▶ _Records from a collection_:
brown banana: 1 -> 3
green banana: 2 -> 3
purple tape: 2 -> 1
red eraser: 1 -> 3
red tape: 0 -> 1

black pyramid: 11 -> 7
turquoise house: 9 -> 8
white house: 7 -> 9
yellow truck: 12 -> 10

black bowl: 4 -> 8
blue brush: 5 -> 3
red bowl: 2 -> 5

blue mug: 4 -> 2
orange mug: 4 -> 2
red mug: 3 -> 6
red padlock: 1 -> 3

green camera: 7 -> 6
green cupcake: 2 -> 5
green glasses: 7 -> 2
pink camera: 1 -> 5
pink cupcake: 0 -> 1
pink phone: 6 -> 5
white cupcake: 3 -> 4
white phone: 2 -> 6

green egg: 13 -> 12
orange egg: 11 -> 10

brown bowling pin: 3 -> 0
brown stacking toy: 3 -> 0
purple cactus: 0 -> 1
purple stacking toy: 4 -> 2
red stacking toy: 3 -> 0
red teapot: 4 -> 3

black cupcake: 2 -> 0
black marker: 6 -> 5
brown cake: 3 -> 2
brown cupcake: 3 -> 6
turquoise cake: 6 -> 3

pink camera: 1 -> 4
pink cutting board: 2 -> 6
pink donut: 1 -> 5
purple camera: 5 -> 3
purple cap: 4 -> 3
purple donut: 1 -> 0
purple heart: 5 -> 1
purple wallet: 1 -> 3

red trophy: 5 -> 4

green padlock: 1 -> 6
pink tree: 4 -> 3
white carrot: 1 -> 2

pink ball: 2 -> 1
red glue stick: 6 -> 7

▶ _Directions for this task_:
Each record above needs to be given again exactly as written.

▶ _Solution below_:
brown banana: 1 -> 3
green banana: 2 -> 3
purple tape: 2 -> 1
red eraser: 1 -> 3
red tape: 0 -> 1

black pyramid: 11 -> 7
turquoise house: 9 -> 8
white house: 7 -> 9
yellow truck: 12 -> 10

black bowl: 4 -> 8
blue brush: 5 -> 3
red bowl: 2 -> 5

blue mug: 4 -> 2
orange mug: 4 -> 2
red mug: 3 -> 6
red padlock: 1 -> 3

green camera: 7 -> 6
green cupcake: 2 -> 5
green glasses: 7 -> 2
pink camera: 1 -> 5
pink cupcake: 0 -> 1
pink phone: 6 -> 5
white cupcake: 3 -> 4
white phone: 2 -> 6

green egg: 13 -> 12
orange egg: 11 -> 10

brown bowling pin: 3 -> 0
brown stacking toy: 3 -> 0
purple cactus: 0 -> 1
purple stacking toy: 4 -> 2
red stacking toy: 3 -> 0
red teapot: 4 -> 3

black cupcake: 2 -> 0
black marker: 6 -> 5
brown cake: 3 -> 2
brown cupcake: 3 -> 6
turquoise cake: 6 -> 3

pink camera: 1 -> 4
pink cutting board: 2 -> 6
pink donut: 1 -> 5
purple camera: 5 -> 3
purple cap: 4 -> 3
purple donut: 1 -> 0
purple heart: 5 -> 1
purple wallet: 1 -> 3

red trophy: 5 -> 4

green padlock: 1 -> 6
pink tree: 4 -> 3
white carrot: 1 -> 2

pink ball: 2 -> 1
red glue stick: 6 -> 7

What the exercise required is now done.